Exercise details
Copy whichever lines of the data hold the word "sofebifa".

====== Material shown

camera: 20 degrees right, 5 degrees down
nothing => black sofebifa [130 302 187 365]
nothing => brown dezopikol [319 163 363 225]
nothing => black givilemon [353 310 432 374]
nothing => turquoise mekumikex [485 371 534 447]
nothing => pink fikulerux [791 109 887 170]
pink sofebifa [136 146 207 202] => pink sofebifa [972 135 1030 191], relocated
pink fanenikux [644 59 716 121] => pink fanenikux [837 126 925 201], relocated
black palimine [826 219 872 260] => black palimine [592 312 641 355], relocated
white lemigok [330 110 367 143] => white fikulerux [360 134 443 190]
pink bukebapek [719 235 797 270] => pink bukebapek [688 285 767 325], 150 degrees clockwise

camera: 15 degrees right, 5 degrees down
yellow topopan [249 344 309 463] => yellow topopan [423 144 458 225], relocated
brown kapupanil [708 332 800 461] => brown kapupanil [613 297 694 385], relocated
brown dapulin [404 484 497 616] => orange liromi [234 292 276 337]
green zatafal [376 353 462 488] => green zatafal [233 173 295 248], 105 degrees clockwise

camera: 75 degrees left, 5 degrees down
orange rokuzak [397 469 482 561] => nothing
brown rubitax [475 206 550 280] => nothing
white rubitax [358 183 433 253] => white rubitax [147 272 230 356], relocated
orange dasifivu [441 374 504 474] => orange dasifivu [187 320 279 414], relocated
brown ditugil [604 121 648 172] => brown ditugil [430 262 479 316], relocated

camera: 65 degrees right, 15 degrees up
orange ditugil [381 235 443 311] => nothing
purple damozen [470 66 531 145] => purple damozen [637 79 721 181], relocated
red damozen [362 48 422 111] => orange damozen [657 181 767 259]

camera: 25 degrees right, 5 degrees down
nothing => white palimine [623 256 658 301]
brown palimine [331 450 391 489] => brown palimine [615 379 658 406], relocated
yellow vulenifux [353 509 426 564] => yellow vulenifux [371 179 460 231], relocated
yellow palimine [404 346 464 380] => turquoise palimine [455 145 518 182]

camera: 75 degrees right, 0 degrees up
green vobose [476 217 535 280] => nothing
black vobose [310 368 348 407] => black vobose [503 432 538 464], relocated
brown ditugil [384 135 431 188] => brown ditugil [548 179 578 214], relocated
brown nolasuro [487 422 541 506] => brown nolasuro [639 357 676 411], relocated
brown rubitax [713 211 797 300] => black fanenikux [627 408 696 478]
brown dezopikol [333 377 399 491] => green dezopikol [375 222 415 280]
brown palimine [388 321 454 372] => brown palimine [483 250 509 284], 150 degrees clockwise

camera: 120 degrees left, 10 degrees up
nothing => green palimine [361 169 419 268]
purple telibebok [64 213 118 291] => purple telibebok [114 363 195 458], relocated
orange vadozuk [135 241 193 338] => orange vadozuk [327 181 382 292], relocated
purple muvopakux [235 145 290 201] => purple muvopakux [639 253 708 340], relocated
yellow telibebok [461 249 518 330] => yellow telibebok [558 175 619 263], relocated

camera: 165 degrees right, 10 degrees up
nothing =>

============

Result of this task
nothing => black sofebifa [130 302 187 365]
pink sofebifa [136 146 207 202] => pink sofebifa [972 135 1030 191], relocated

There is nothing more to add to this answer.